_INSTRUCTIONS FOR THE TASK_.
Leaving out the pictures, transcribe all of the records faithfully.

_INFORMATION SUPPLIED_.
★ ★ ★ ★ ★

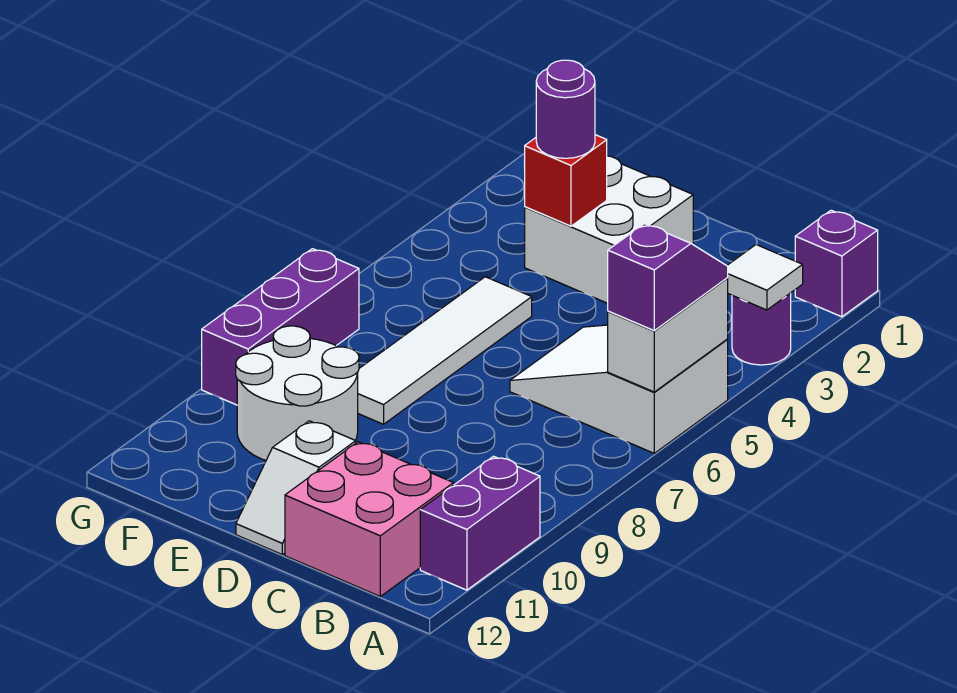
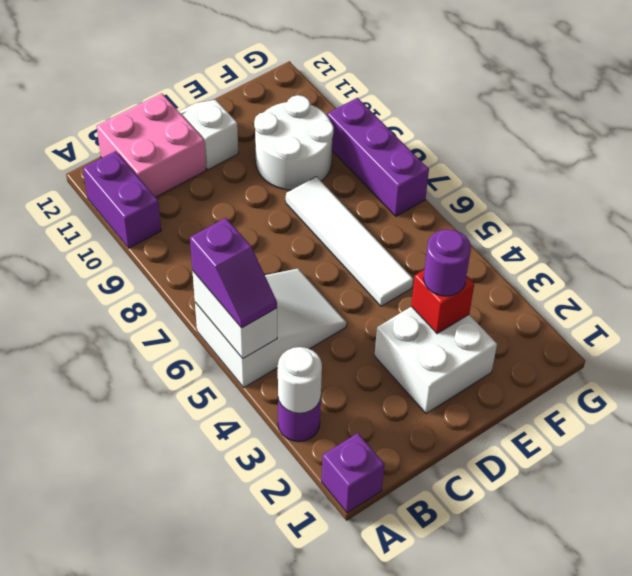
white 1x1 tile [727,245,803,310] -> white 1x1 round brick [278,347,322,413]

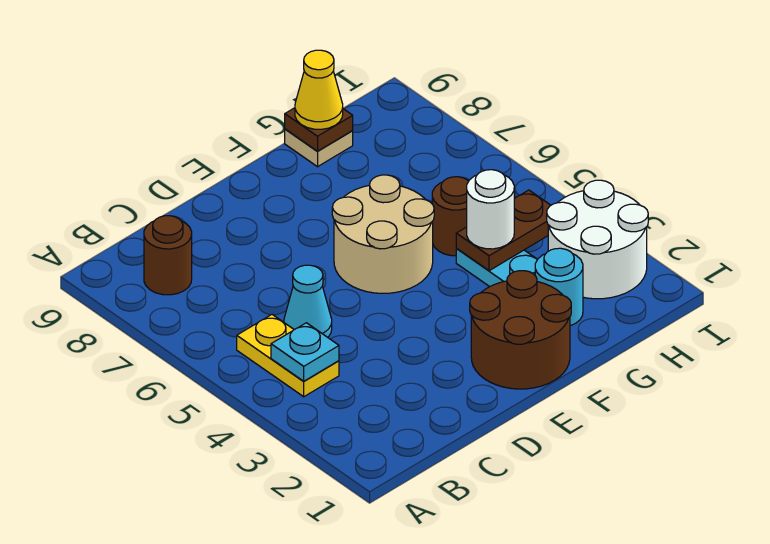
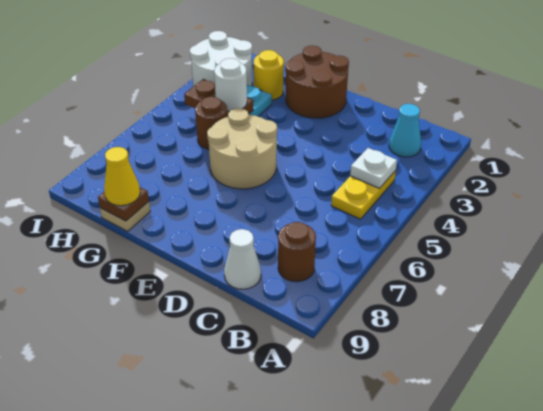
cyan 1x1 plate [271,323,339,381] -> white 1x1 plate [350,148,397,188]
cyan 1x1 cone [284,265,332,337] -> cyan 1x1 cone moved to [389,104,421,157]
none -> white 1x1 cone [224,229,261,289]
cyan 1x1 round brick [535,248,583,326] -> yellow 1x1 round brick [254,50,284,100]

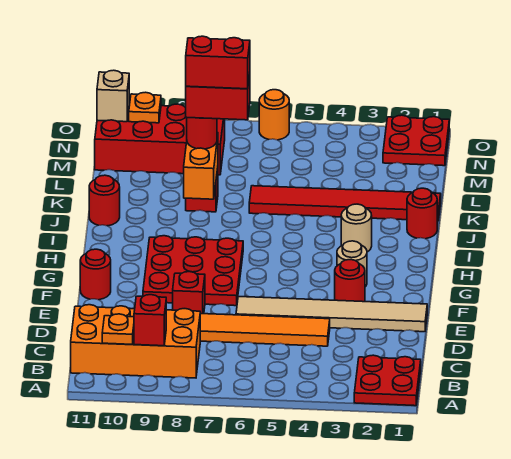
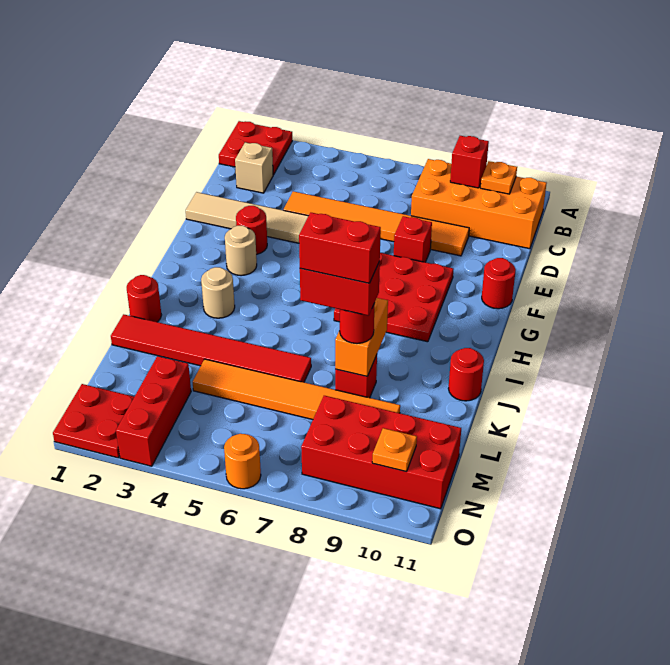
none -> orange 1x6 tile [193,359,400,420]
none -> red 1x3 brick [116,356,191,466]
tan 1x1 brick [97,70,129,122] -> tan 1x1 brick moved to [235,142,273,193]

★ ★ ★ ★ ★

_ANSWER BOX_.
white 1x1 tile [727,245,803,310] -> white 1x1 round brick [278,347,322,413]

cyan 1x1 plate [271,323,339,381] -> white 1x1 plate [350,148,397,188]
cyan 1x1 cone [284,265,332,337] -> cyan 1x1 cone moved to [389,104,421,157]
none -> white 1x1 cone [224,229,261,289]
cyan 1x1 round brick [535,248,583,326] -> yellow 1x1 round brick [254,50,284,100]

none -> orange 1x6 tile [193,359,400,420]
none -> red 1x3 brick [116,356,191,466]
tan 1x1 brick [97,70,129,122] -> tan 1x1 brick moved to [235,142,273,193]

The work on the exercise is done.